» **Task instructions**
Using only the records, tally the lines with "bowling" in them and state that total by itself.

Top of Materials provided

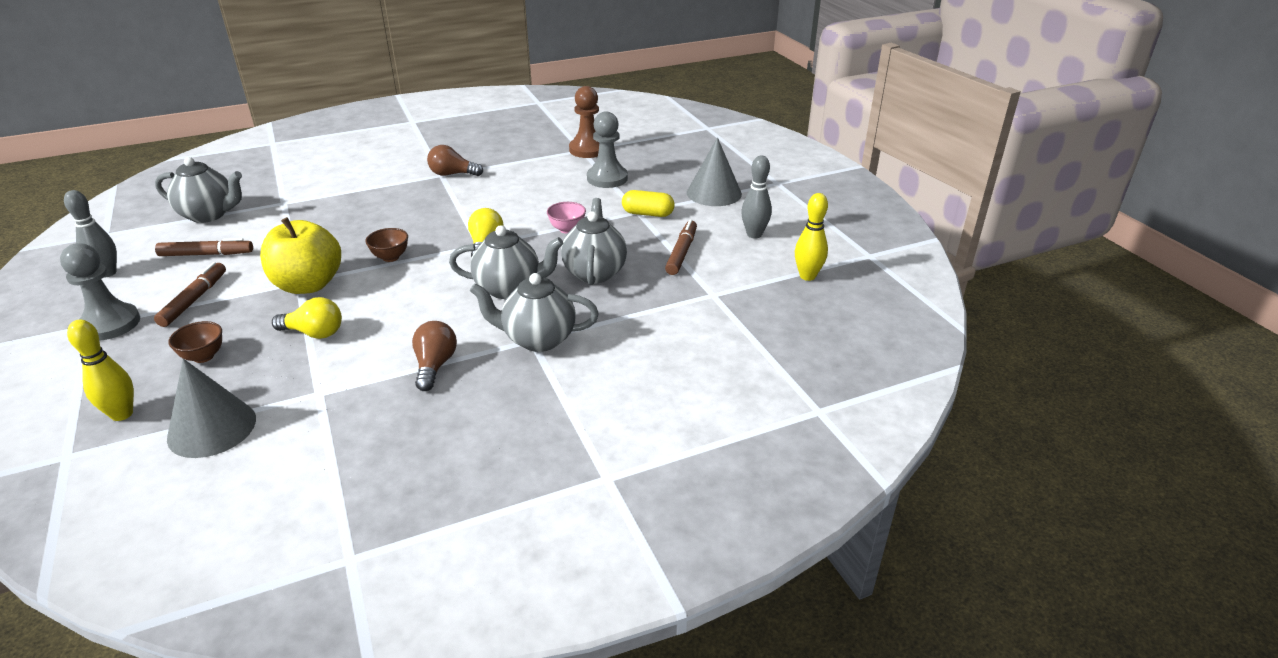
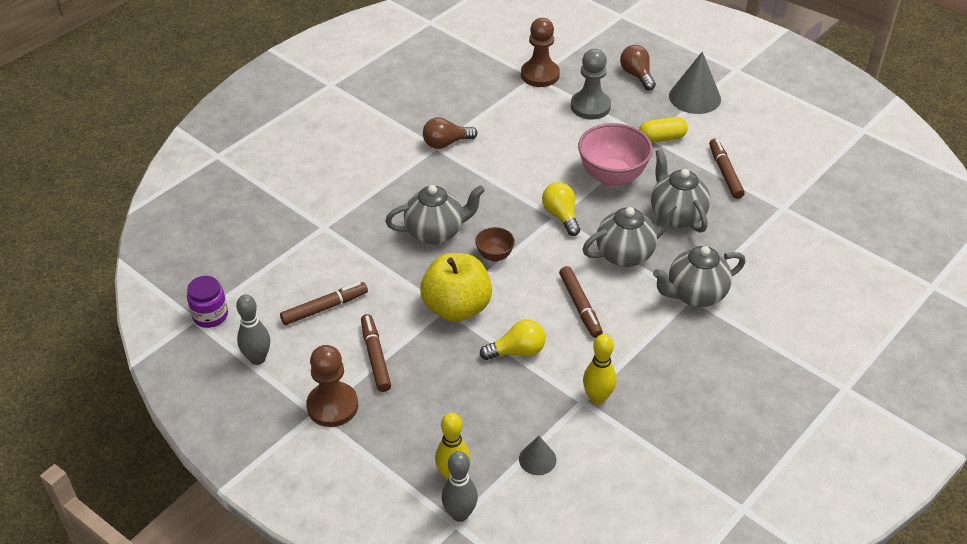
camera: 25 degrees left, 10 degrees up
(110, 324) = (332, 406): grey pawn -> brown pawn
(119, 235) = (210, 315): none -> purple jar
(203, 356) = (453, 405): brown bowl -> none
(209, 215) = (268, 264): grey teapot -> grey teapot (436, 232)
(212, 428) = (537, 459): grey cone -> grey cone, size x0.54
(416, 316) = (580, 306): none -> brown marker
(435, 366) = (643, 346): brown light bulb -> brown light bulb (637, 75)
(567, 229) = (612, 177): pink bowl -> pink bowl, size x1.99
(754, 234) = (764, 135): grey bowling pin -> grey bowling pin (460, 514)
(807, 276) = (836, 166): yellow bowling pin -> yellow bowling pin (597, 398)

Bottom of Materials provided

» **Exercise result**
2